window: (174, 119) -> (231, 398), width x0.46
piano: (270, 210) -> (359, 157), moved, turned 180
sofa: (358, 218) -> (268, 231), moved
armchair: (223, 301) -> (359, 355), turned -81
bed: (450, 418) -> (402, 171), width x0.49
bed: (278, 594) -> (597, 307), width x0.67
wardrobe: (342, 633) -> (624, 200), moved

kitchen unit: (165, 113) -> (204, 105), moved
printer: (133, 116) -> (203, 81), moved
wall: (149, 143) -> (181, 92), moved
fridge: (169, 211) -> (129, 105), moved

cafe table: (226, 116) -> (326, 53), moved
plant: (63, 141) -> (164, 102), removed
--
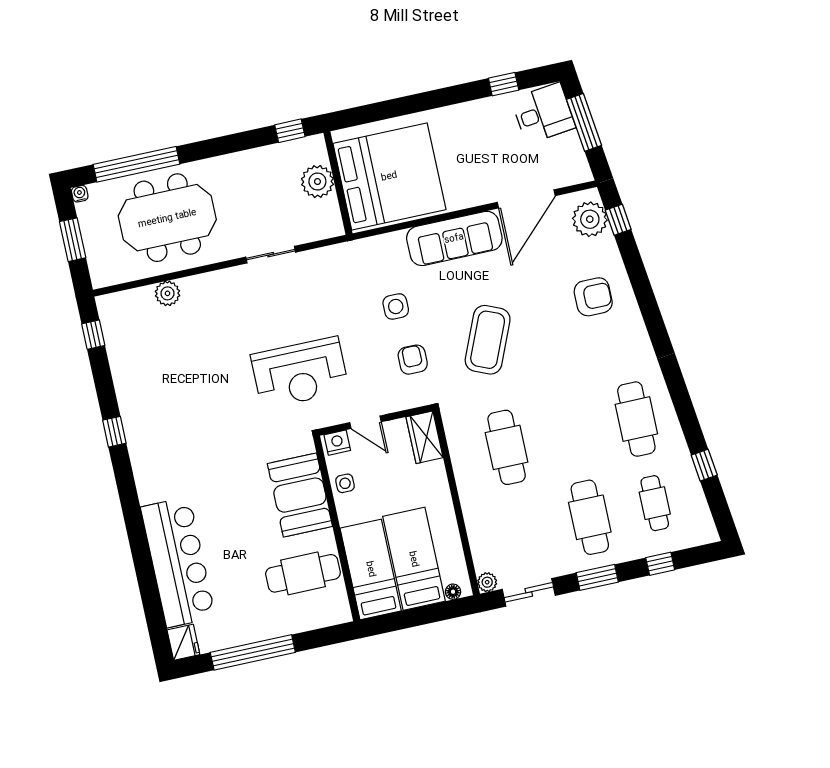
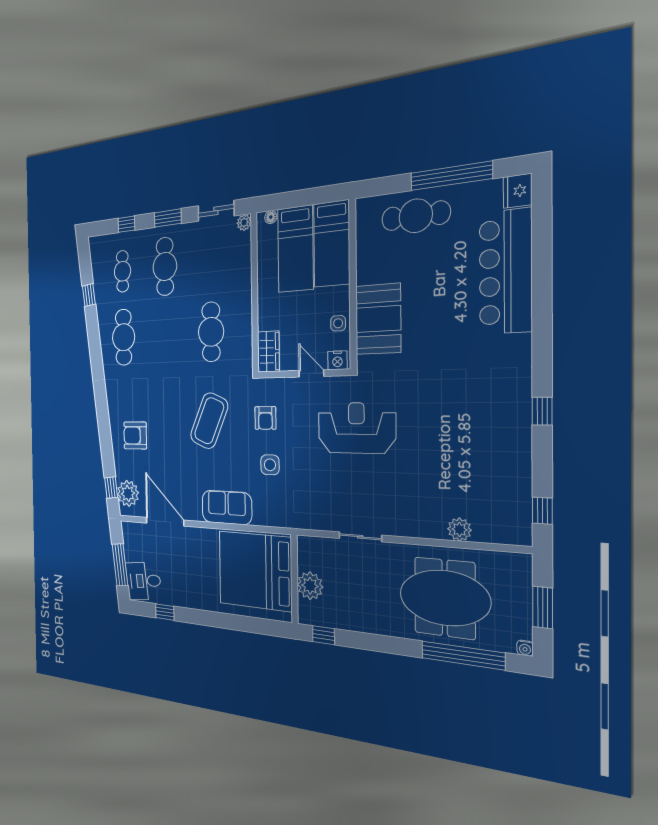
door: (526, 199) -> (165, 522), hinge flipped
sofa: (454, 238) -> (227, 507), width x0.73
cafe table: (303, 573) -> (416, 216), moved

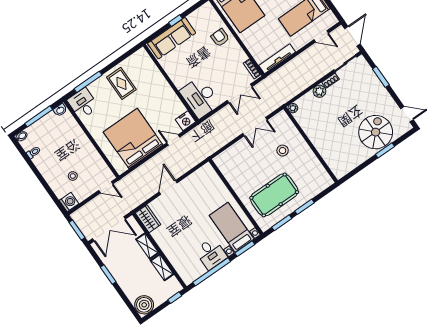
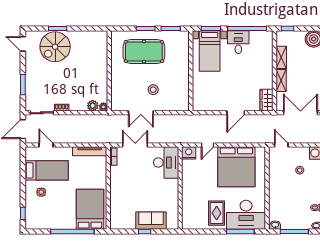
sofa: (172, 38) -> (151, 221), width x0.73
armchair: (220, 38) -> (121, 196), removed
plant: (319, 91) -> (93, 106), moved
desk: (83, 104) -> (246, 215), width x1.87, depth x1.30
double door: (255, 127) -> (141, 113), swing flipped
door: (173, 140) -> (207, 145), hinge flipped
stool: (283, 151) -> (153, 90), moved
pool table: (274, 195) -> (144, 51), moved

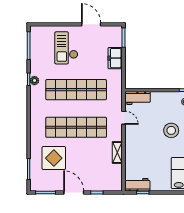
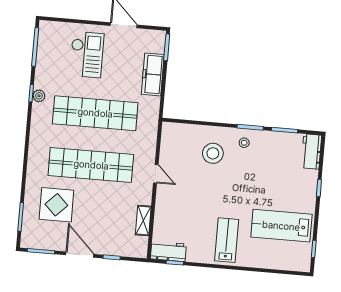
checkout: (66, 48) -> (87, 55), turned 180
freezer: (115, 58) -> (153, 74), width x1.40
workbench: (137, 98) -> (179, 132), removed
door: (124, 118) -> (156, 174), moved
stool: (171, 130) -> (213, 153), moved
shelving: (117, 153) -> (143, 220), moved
--
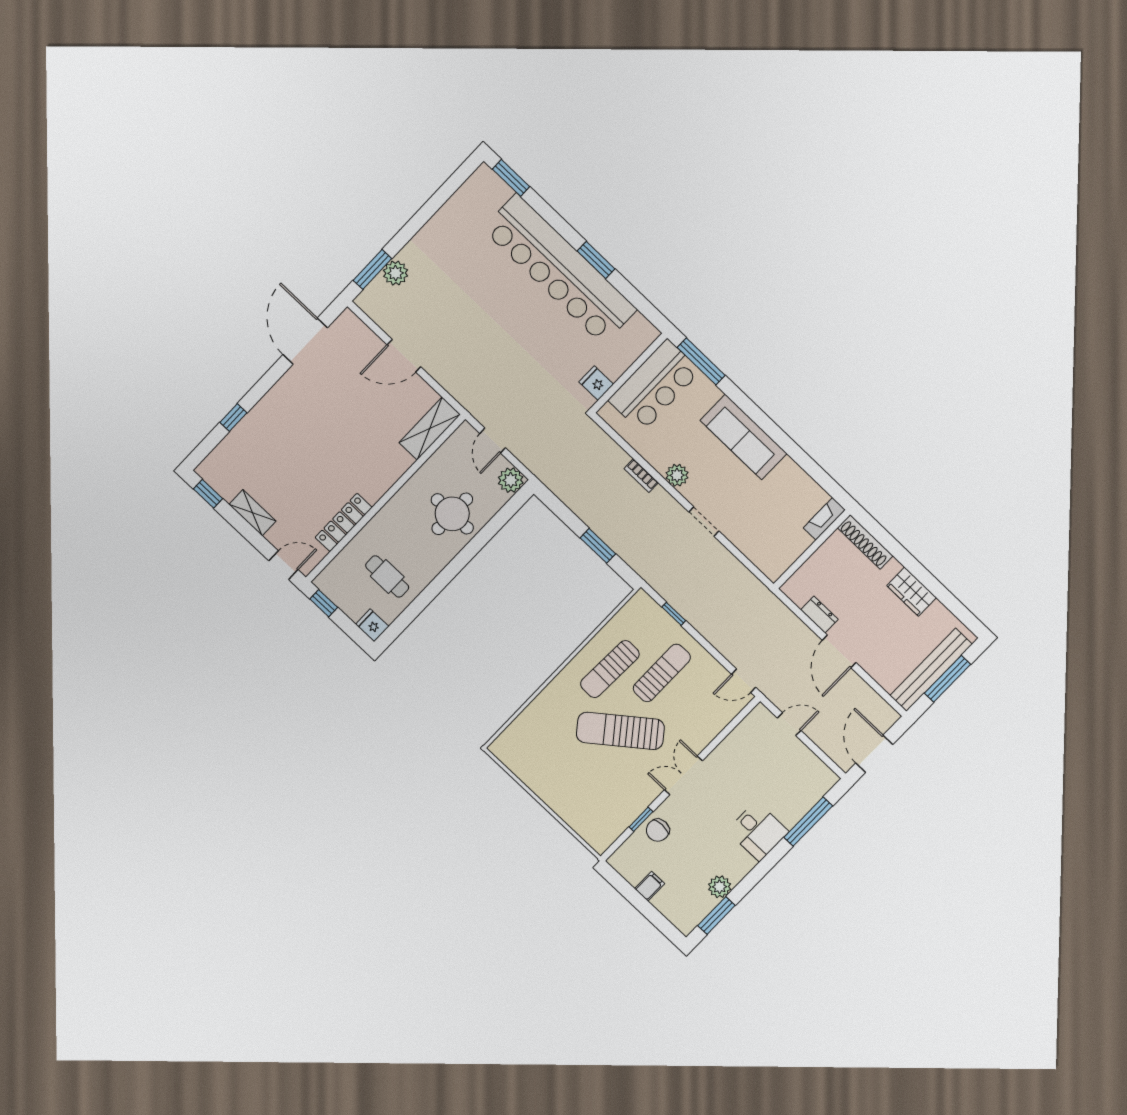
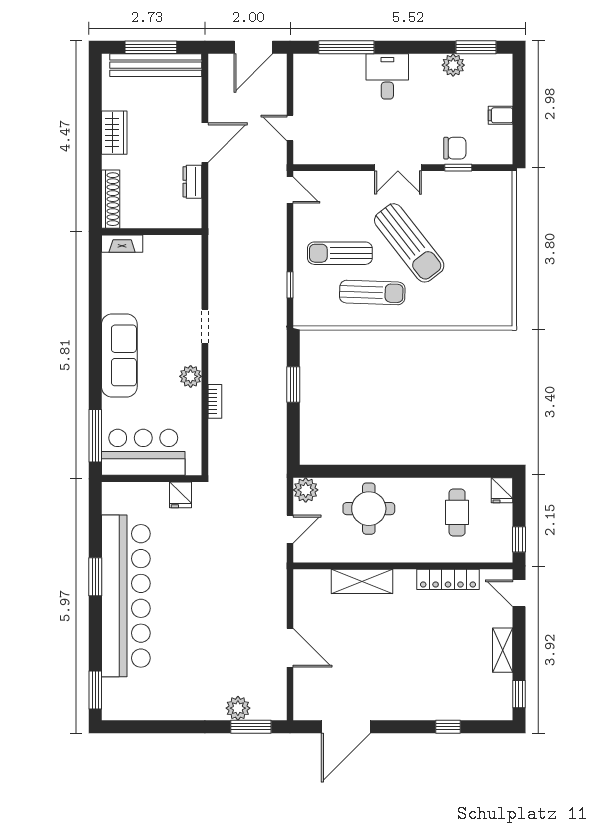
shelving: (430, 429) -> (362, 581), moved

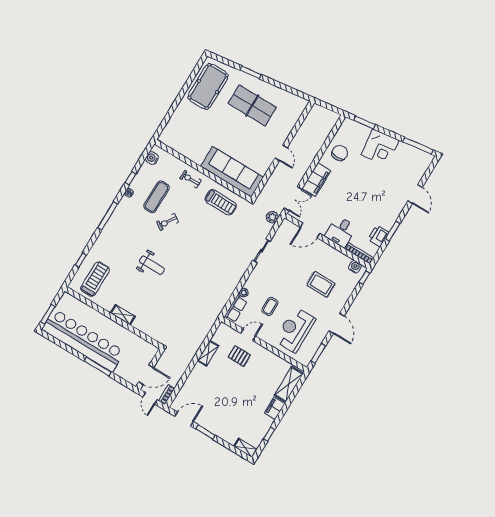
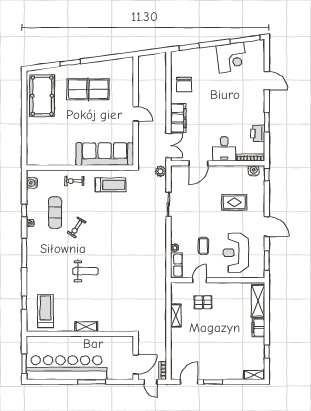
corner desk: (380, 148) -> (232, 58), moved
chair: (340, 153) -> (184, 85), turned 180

WRITTEN TASK: Word for word, write out the lines above running from the one with "stool: (283, 151) -> (153, 90), moved" up to and including the one with "shelving: (117, 153) -> (143, 220), moved". Drop any picture.

FINISHED EXERCISE:
stool: (283, 151) -> (153, 90), moved
pool table: (274, 195) -> (144, 51), moved

checkout: (66, 48) -> (87, 55), turned 180
freezer: (115, 58) -> (153, 74), width x1.40
workbench: (137, 98) -> (179, 132), removed
door: (124, 118) -> (156, 174), moved
stool: (171, 130) -> (213, 153), moved
shelving: (117, 153) -> (143, 220), moved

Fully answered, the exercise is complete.